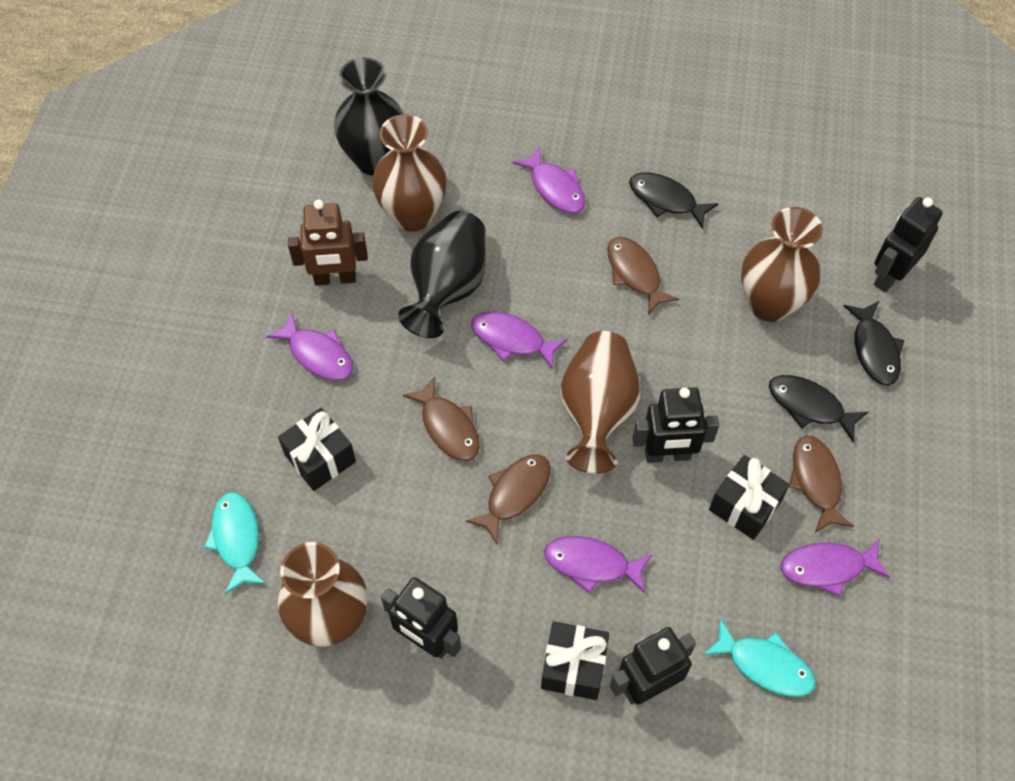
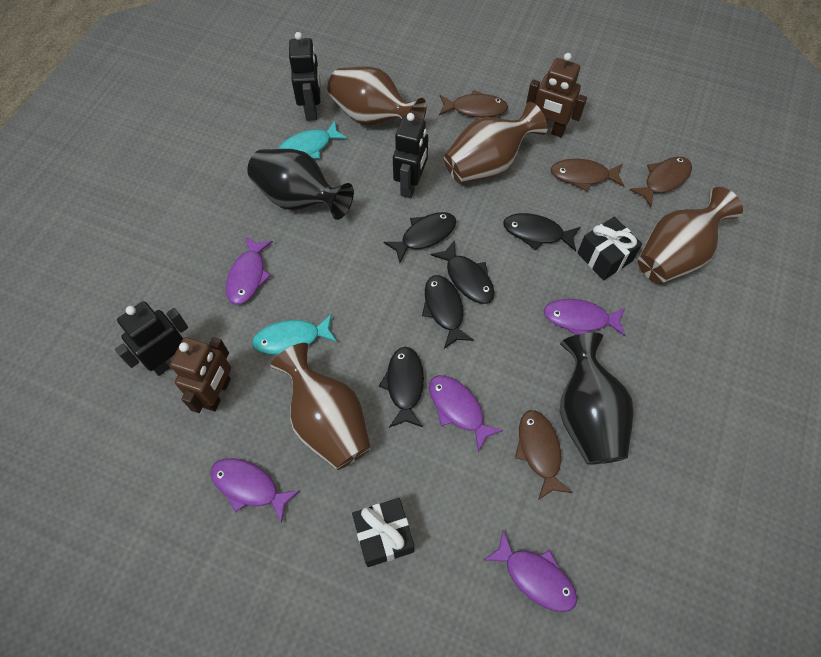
black fish: 3 -> 5
black gift: 3 -> 2
black robot: 4 -> 3
brown robot: 1 -> 2

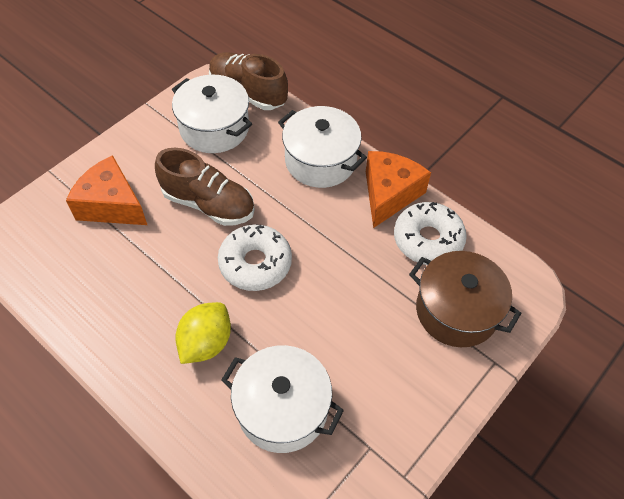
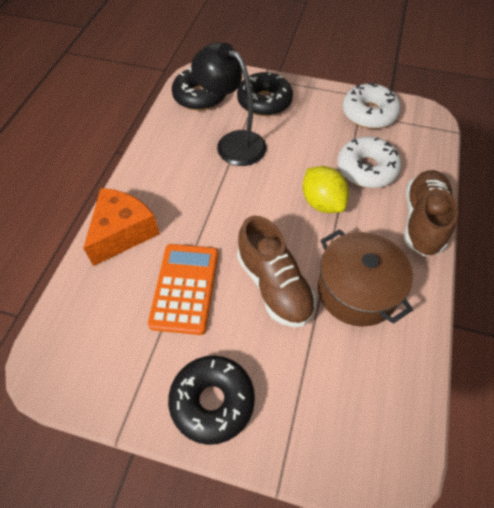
black donut: 0 -> 3
black lamp: 0 -> 1
orange calculator: 0 -> 1
orange cheese: 2 -> 1
white pot: 3 -> 0

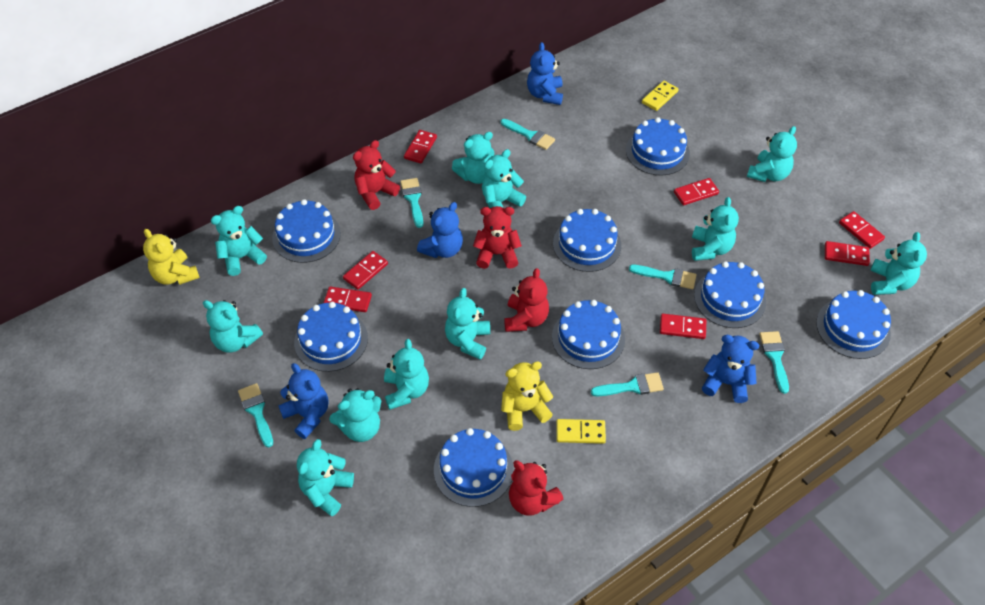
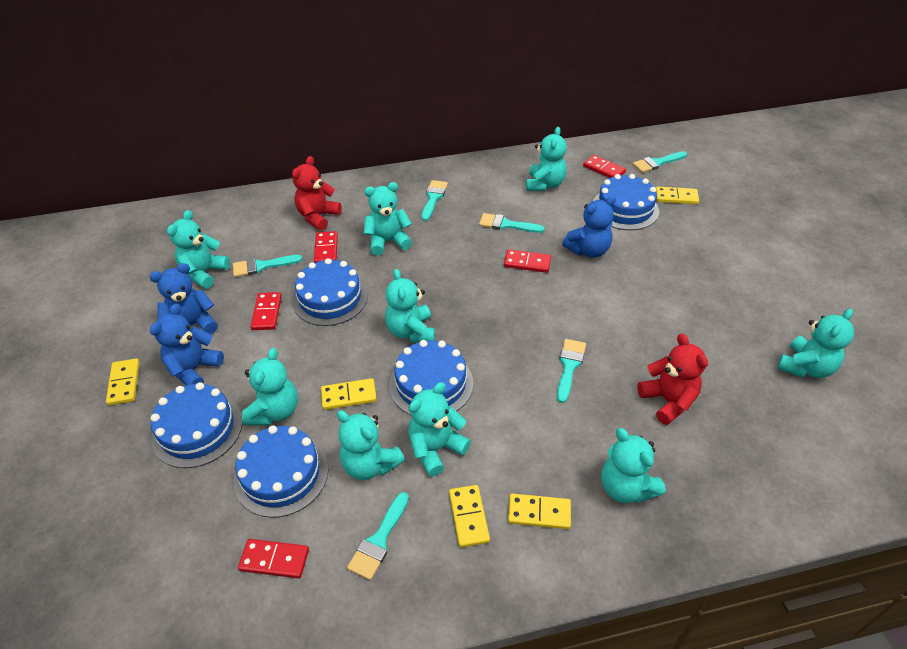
blue cake: 8 -> 5
blue teddy bear: 4 -> 3
red domino: 7 -> 5
red teddy bear: 4 -> 2
turquoise teddy bear: 11 -> 9
yellow domino: 2 -> 5
yellow teddy bear: 2 -> 0

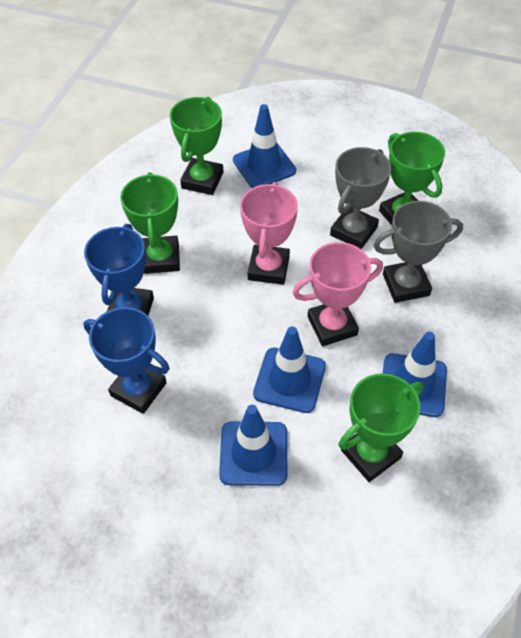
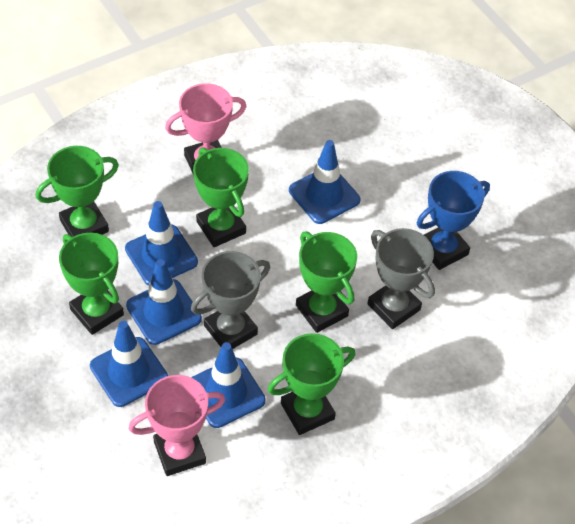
blue traffic cone: 4 -> 5
blue trophy: 2 -> 1
green trophy: 4 -> 5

Work to be completed. The records above must be repeated in full and exactly, but without any of the pictures.

The completed task.
black fish: 3 -> 5
black gift: 3 -> 2
black robot: 4 -> 3
brown robot: 1 -> 2

black donut: 0 -> 3
black lamp: 0 -> 1
orange calculator: 0 -> 1
orange cheese: 2 -> 1
white pot: 3 -> 0

blue cake: 8 -> 5
blue teddy bear: 4 -> 3
red domino: 7 -> 5
red teddy bear: 4 -> 2
turquoise teddy bear: 11 -> 9
yellow domino: 2 -> 5
yellow teddy bear: 2 -> 0

blue traffic cone: 4 -> 5
blue trophy: 2 -> 1
green trophy: 4 -> 5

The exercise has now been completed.